# What you have to do
Nothing but the lines below between the line holding "# camera: 15 degrees right, 5 degrees down" and the line holding "267, 822, 300", inclusive, should appear in the answer, each set down exactly.

*** Opening of Provided material ***

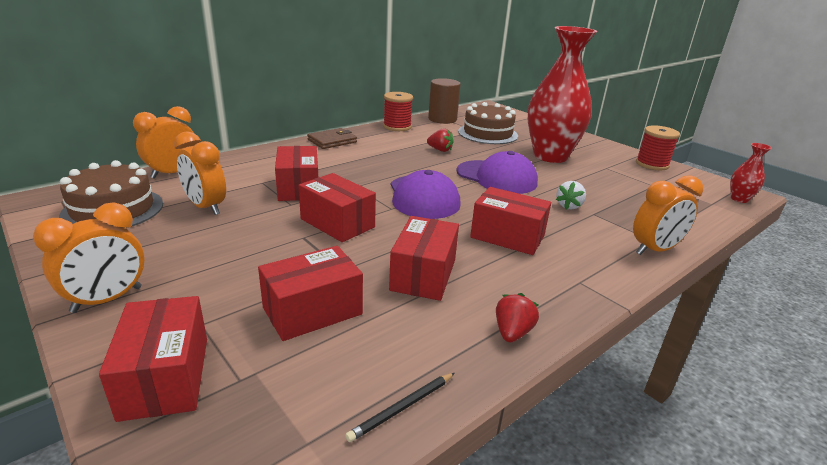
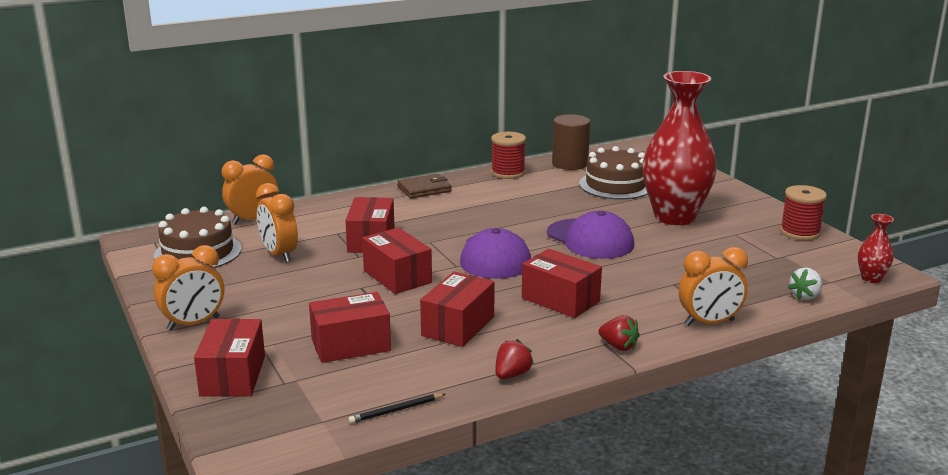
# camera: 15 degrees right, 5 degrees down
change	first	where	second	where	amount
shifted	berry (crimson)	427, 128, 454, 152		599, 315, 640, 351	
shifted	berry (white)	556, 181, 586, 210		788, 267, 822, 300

*** Close of Provided material ***
*** Opening of Provided material ***

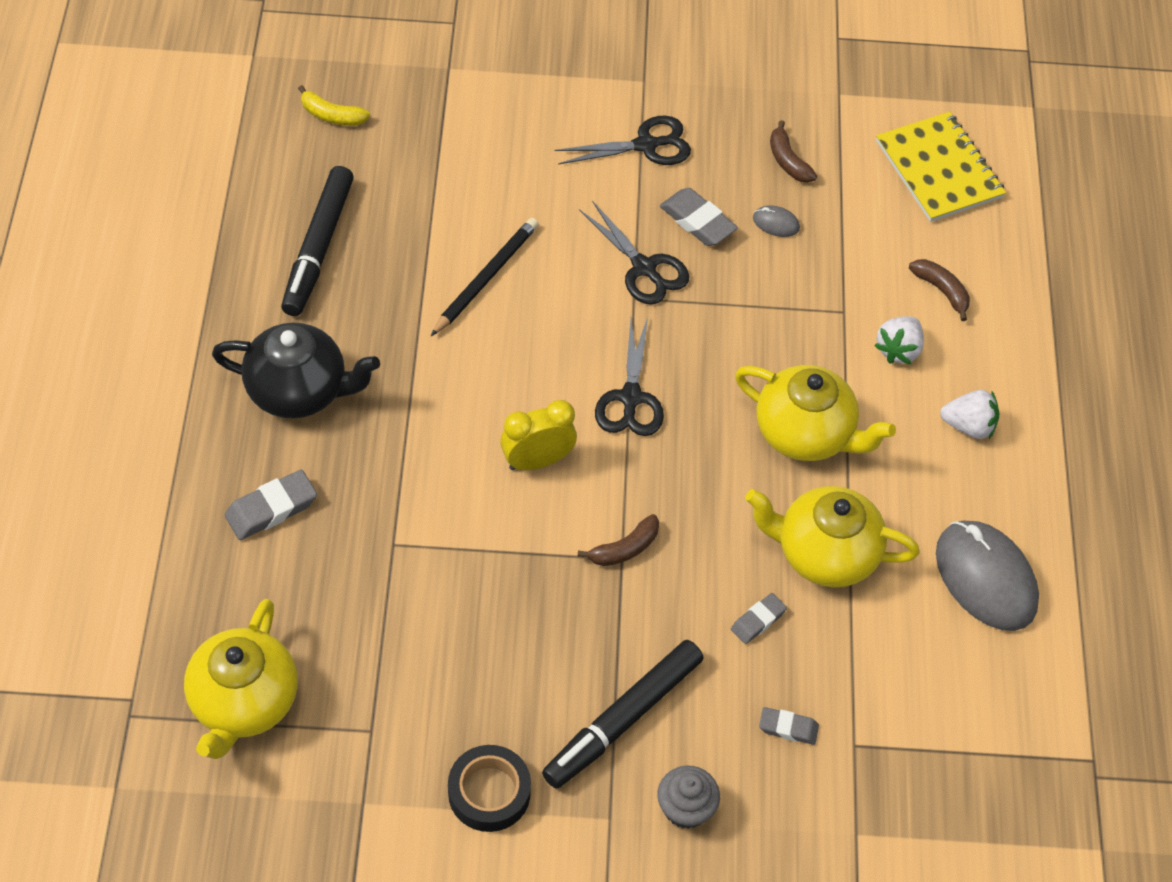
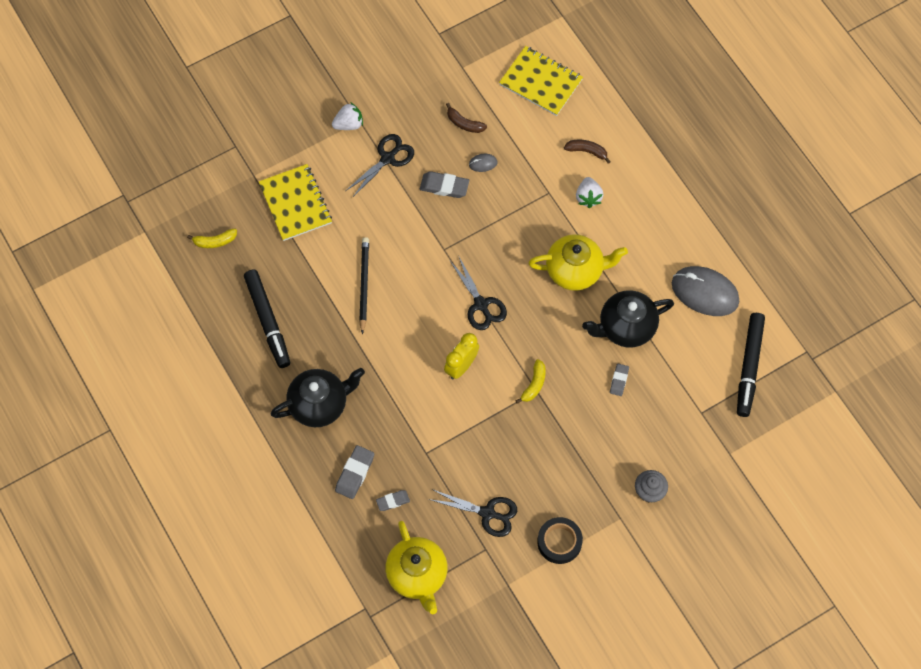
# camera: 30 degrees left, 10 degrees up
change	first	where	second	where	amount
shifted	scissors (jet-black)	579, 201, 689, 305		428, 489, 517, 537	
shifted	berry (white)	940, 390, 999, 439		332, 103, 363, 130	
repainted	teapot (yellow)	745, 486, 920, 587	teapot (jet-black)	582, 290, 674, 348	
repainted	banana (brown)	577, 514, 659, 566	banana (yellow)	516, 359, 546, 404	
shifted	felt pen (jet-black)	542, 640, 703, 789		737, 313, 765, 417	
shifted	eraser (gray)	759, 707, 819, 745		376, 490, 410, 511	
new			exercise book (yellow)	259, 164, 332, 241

*** Close of Provided material ***
*** Opening of Provided material ***

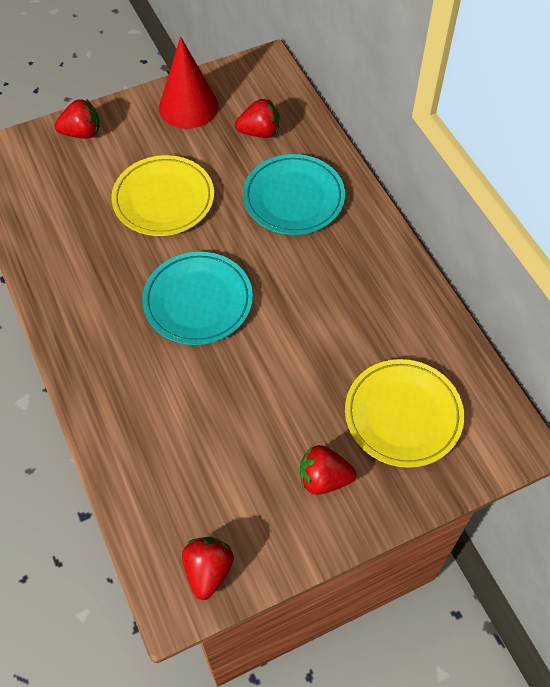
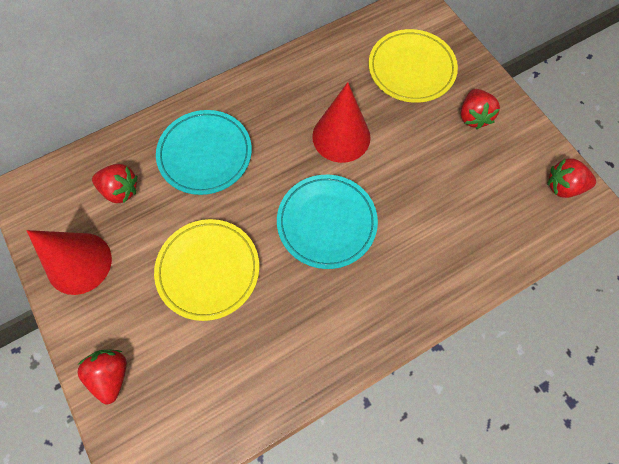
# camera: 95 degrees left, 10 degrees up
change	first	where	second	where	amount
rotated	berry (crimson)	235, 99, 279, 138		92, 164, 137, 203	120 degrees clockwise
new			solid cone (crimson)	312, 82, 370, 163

*** Close of Provided material ***

# Solved exercise
# camera: 15 degrees right, 5 degrees down
change	first	where	second	where	amount
shifted	berry (crimson)	427, 128, 454, 152		599, 315, 640, 351	
shifted	berry (white)	556, 181, 586, 210		788, 267, 822, 300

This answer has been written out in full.